Work instruction: The required output is every line from the beginning of the entries below through the line that includes "R10: 560 (GND, N8) -> 4.7k (GND, N8)", copied exactly.

Exercise inputs:
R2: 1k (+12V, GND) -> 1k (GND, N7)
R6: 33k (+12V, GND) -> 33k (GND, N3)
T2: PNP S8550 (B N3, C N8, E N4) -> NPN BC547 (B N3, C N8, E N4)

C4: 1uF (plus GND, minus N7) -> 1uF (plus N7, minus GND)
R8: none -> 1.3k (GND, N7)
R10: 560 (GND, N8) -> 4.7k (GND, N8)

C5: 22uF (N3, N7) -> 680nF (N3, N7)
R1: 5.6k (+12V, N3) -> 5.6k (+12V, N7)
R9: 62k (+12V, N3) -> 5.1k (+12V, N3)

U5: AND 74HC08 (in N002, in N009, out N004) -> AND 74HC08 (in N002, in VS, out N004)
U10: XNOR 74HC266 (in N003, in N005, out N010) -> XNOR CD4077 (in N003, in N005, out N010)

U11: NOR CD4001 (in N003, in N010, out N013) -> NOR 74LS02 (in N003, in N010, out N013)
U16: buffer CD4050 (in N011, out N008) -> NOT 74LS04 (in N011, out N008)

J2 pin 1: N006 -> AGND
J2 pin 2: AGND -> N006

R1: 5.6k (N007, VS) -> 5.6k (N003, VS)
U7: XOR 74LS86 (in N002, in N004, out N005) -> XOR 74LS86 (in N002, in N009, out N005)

Solved exercise:
R2: 1k (+12V, GND) -> 1k (GND, N7)
R6: 33k (+12V, GND) -> 33k (GND, N3)
T2: PNP S8550 (B N3, C N8, E N4) -> NPN BC547 (B N3, C N8, E N4)

C4: 1uF (plus GND, minus N7) -> 1uF (plus N7, minus GND)
R8: none -> 1.3k (GND, N7)
R10: 560 (GND, N8) -> 4.7k (GND, N8)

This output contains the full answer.